WHAT YOU ARE ASKED TO DO :: Only the lines of the data below from the one with "305, 510, 346)" through the one with "152, 275, 233)" are wanted. Repeat them exactly.

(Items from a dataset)
************

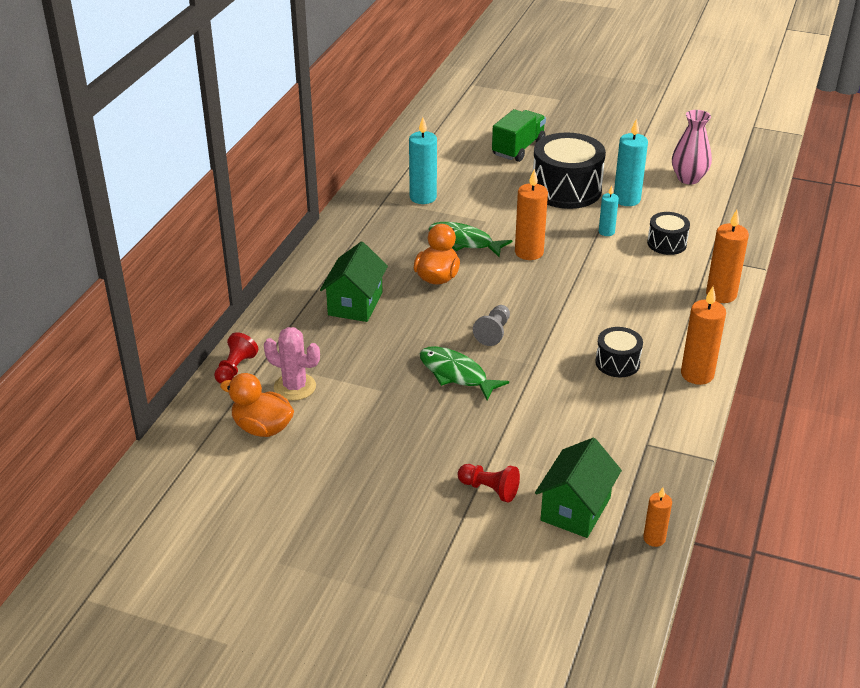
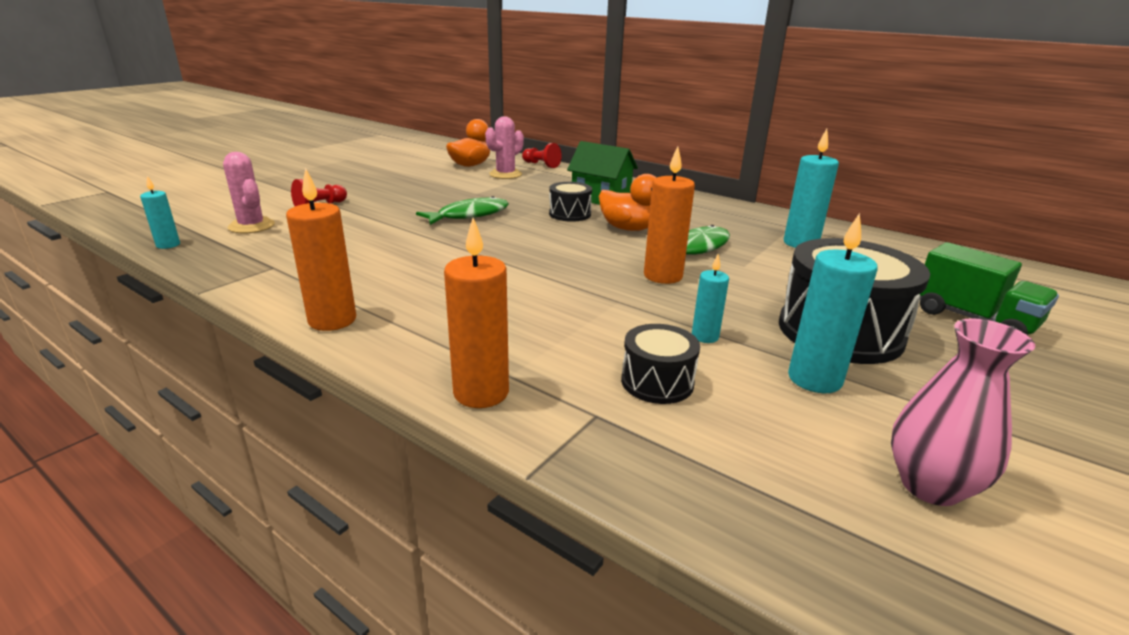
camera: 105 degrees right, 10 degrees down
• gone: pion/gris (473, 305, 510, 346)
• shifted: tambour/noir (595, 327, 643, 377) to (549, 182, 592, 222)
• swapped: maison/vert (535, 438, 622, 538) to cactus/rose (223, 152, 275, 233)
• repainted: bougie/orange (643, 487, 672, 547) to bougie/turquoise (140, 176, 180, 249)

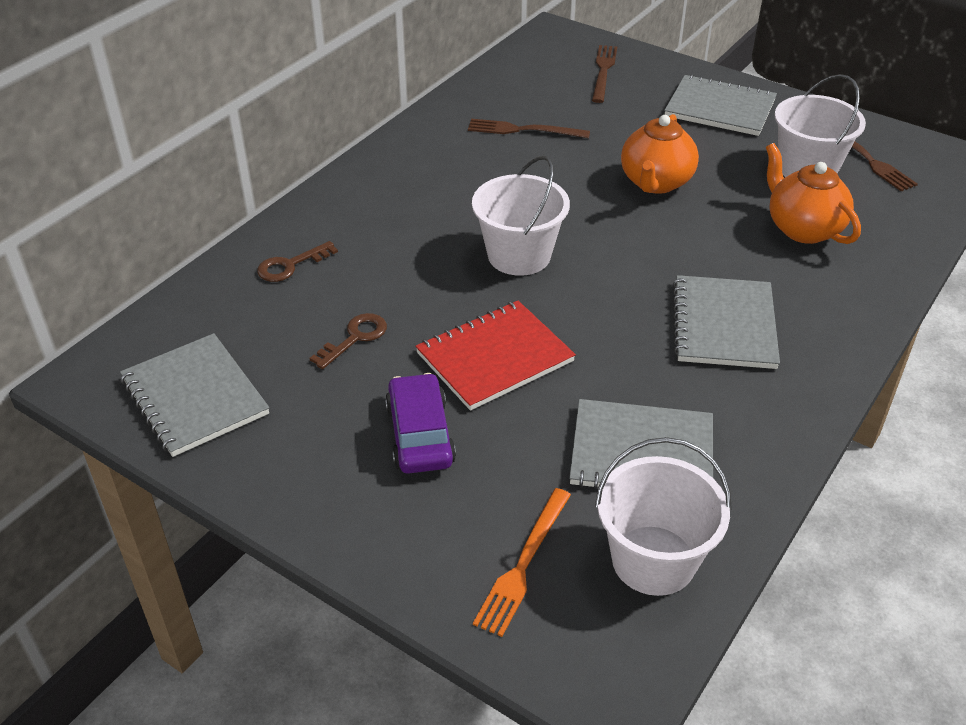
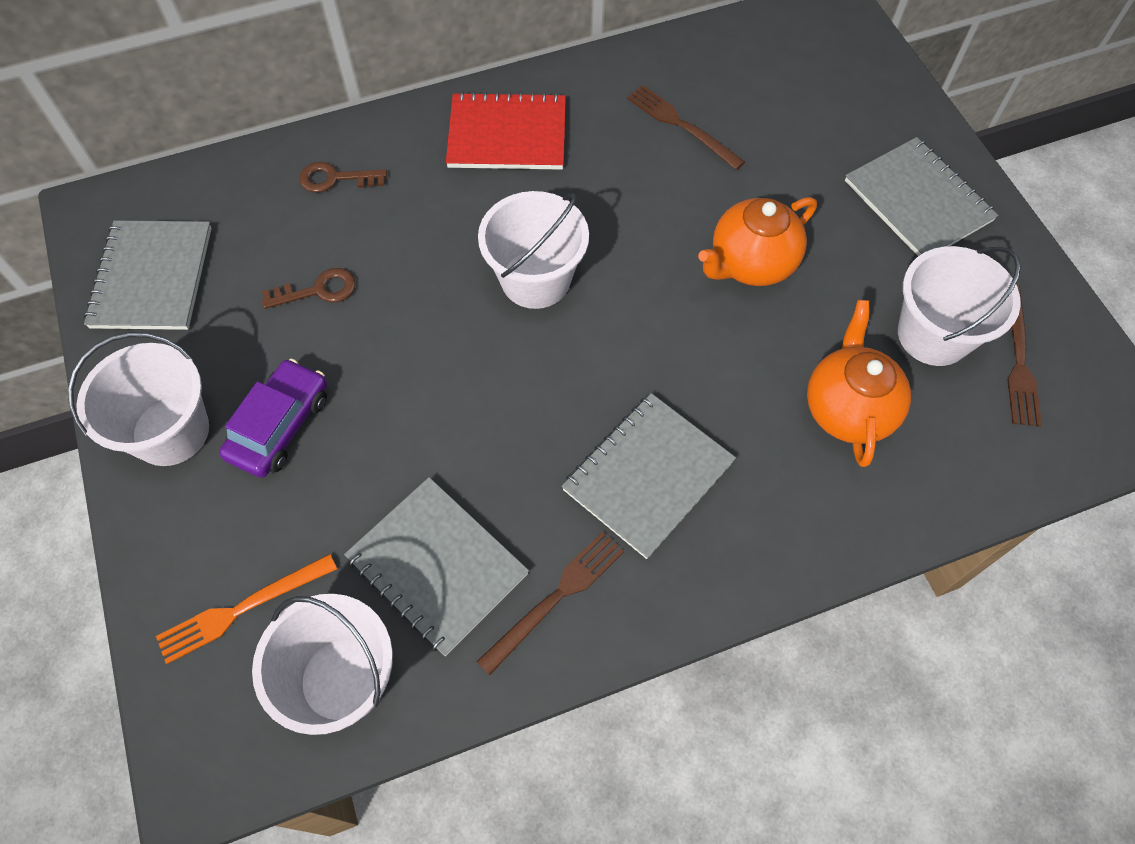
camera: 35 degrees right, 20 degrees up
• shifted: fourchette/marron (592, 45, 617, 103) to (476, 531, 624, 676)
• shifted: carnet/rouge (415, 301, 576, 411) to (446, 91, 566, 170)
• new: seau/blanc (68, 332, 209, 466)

************

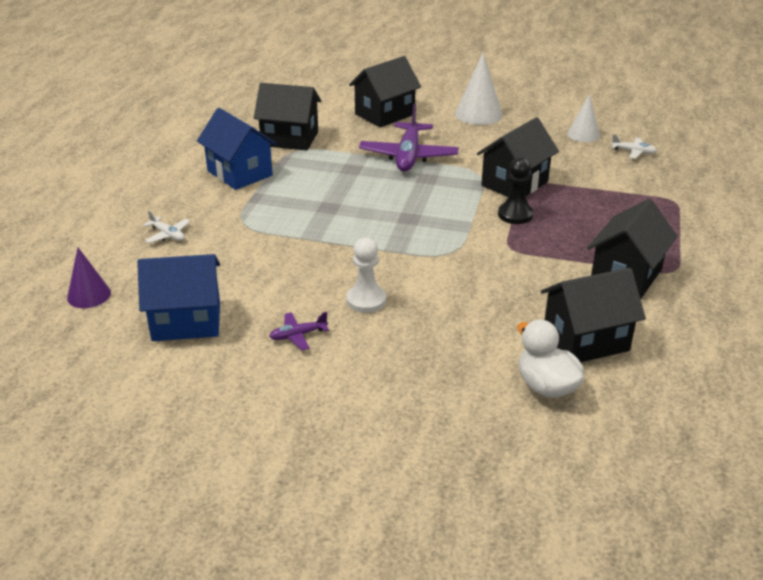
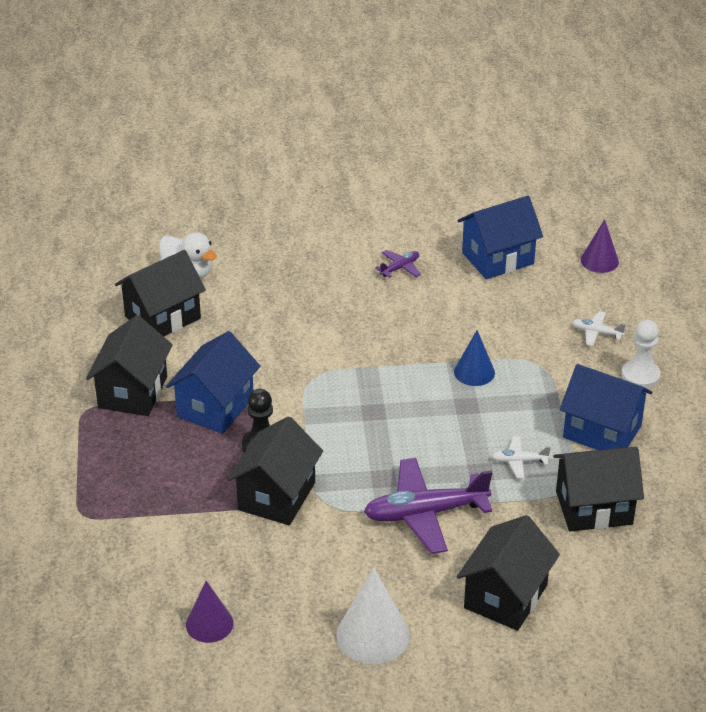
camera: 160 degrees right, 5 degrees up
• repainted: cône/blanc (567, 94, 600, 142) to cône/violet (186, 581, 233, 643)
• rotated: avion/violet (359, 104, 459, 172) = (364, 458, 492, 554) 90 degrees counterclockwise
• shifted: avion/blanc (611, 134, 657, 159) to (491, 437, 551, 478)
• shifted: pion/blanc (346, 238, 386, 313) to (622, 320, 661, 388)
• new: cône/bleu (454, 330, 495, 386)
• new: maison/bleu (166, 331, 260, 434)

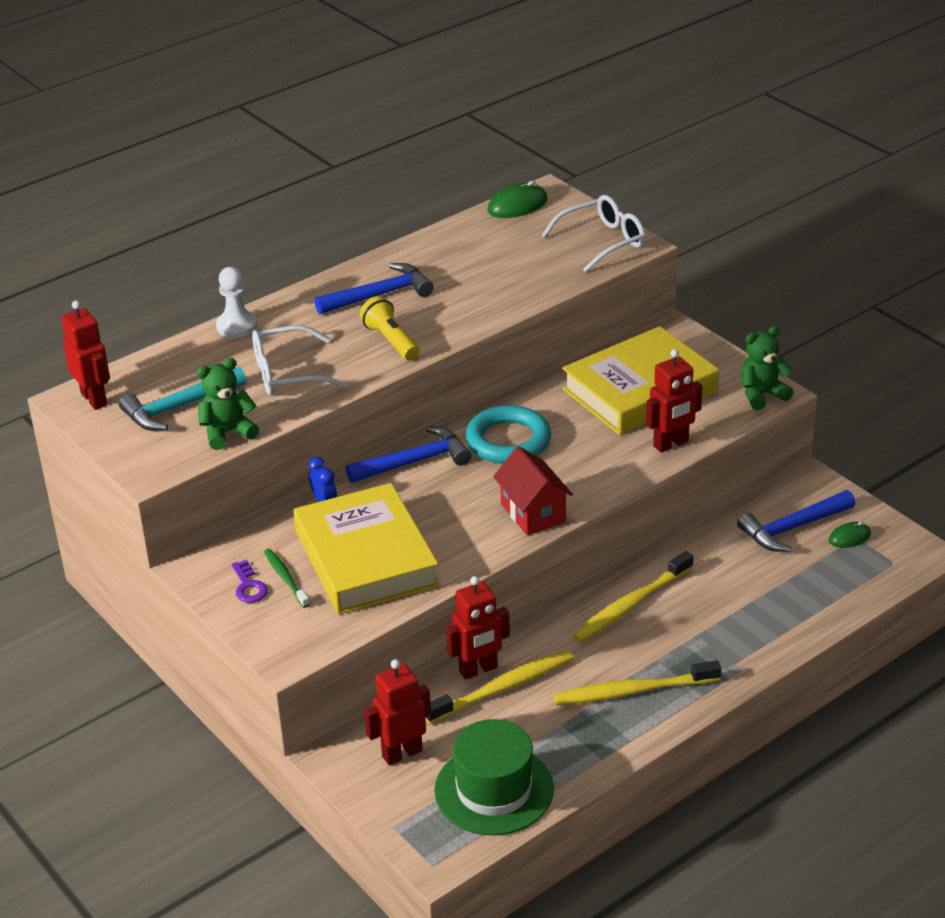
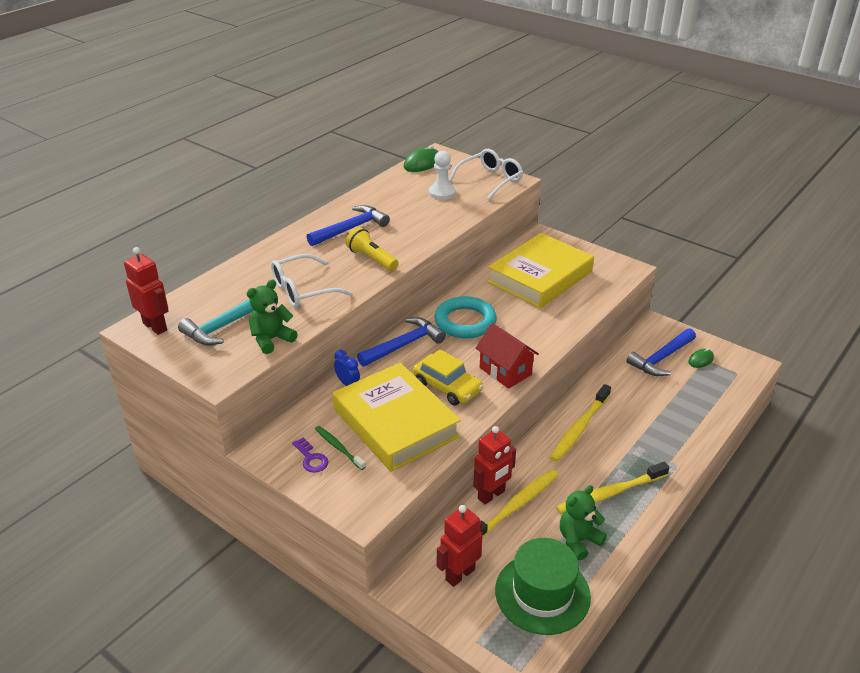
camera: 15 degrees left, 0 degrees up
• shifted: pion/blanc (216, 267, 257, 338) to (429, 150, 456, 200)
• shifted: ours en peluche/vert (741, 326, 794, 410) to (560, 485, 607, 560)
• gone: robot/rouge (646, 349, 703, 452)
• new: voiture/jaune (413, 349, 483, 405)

************

EXERCISE ANSWER ::
• gone: pion/gris (473, 305, 510, 346)
• shifted: tambour/noir (595, 327, 643, 377) to (549, 182, 592, 222)
• swapped: maison/vert (535, 438, 622, 538) to cactus/rose (223, 152, 275, 233)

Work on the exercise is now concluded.